## Description of the task
Retype the line in which "R2: 24 (MID, VOL2) -> 680 (MID, VOL2)" appears, then every line after it until the records end. Leave out the pictures.

## Data supplied

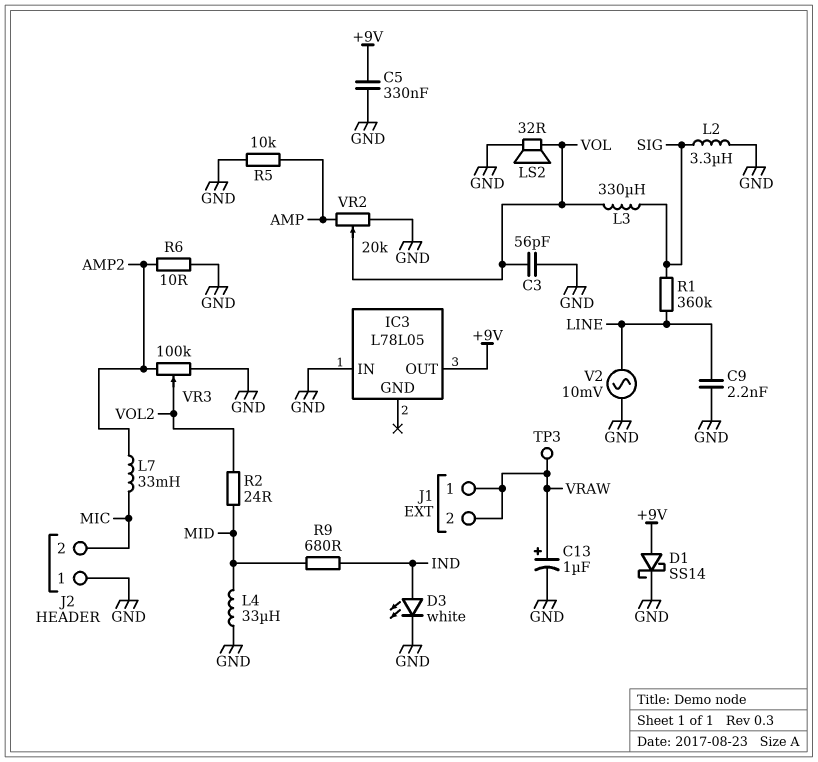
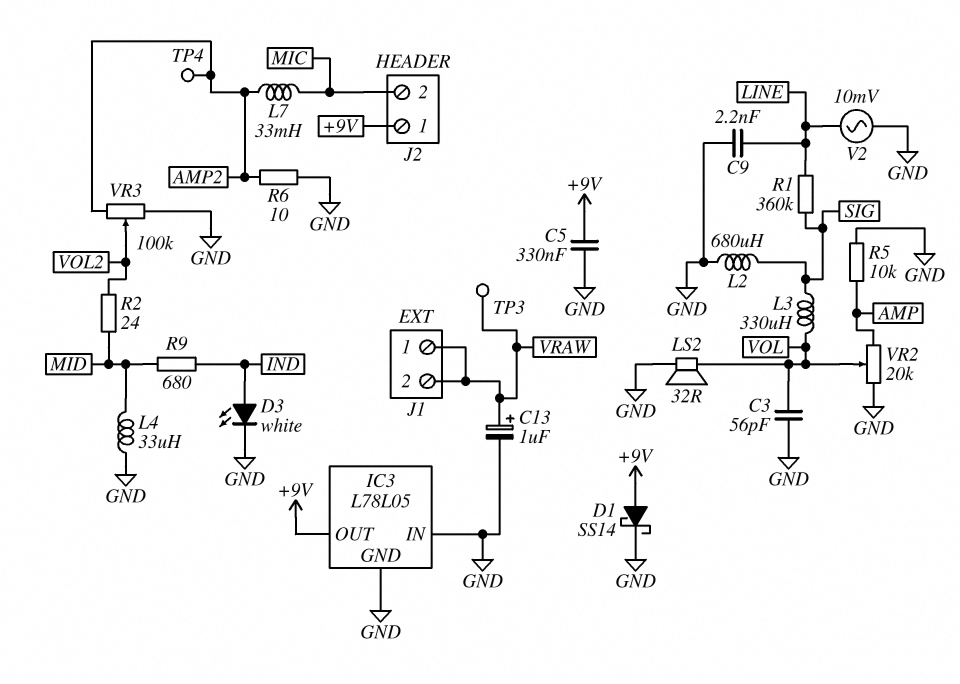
IC3 pin GND: none -> GND
J2 pin 1: GND -> +9V
L2: 3.3uH (GND, SIG) -> 680uH (GND, SIG)
TP4: none -> test point (AMP2)

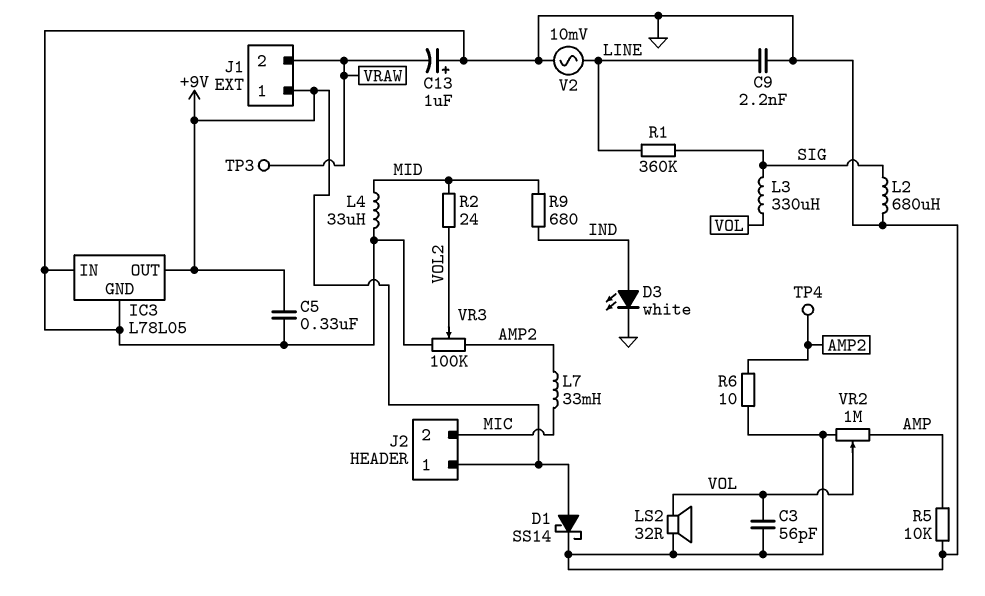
C13: 1uF (plus VRAW, minus GND) -> 1uF (plus GND, minus VRAW)
J1 pin 1: VRAW -> +9V
VR2: 20k (AMP, GND, wiper VOL) -> 1M (AMP, GND, wiper VOL)

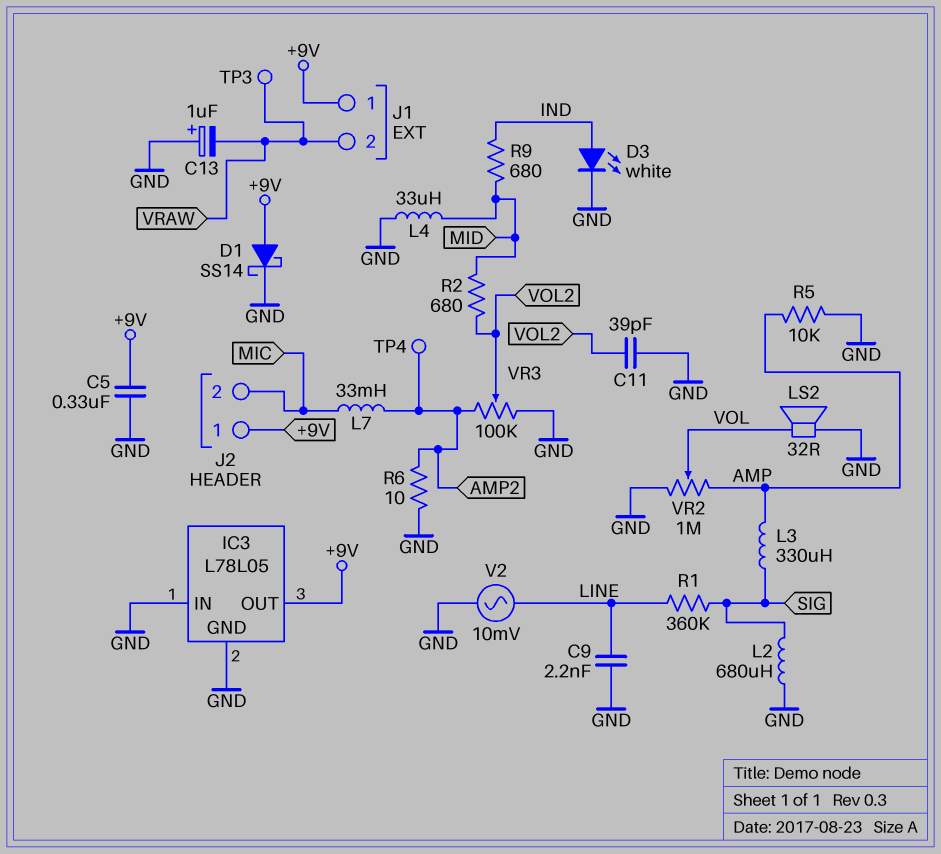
C3: 56pF (GND, VOL) -> none
C11: none -> 39pF (GND, VOL2)
L3: 330uH (SIG, VOL) -> 330uH (AMP, SIG)
R2: 24 (MID, VOL2) -> 680 (MID, VOL2)

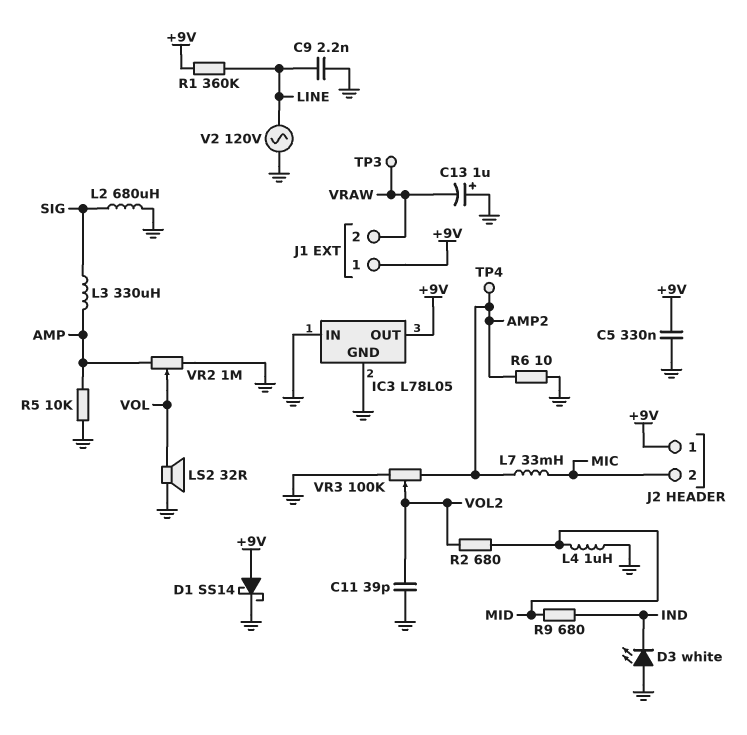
D3: LED white (A IND, K GND) -> LED white (A GND, K IND)
L4: 33uH (GND, MID) -> 1uH (GND, MID)
R1: 360k (LINE, SIG) -> 360k (+9V, LINE)
V2: AC 10mV (GND, LINE) -> AC 120V (GND, LINE)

## Written solution
R2: 24 (MID, VOL2) -> 680 (MID, VOL2)

D3: LED white (A IND, K GND) -> LED white (A GND, K IND)
L4: 33uH (GND, MID) -> 1uH (GND, MID)
R1: 360k (LINE, SIG) -> 360k (+9V, LINE)
V2: AC 10mV (GND, LINE) -> AC 120V (GND, LINE)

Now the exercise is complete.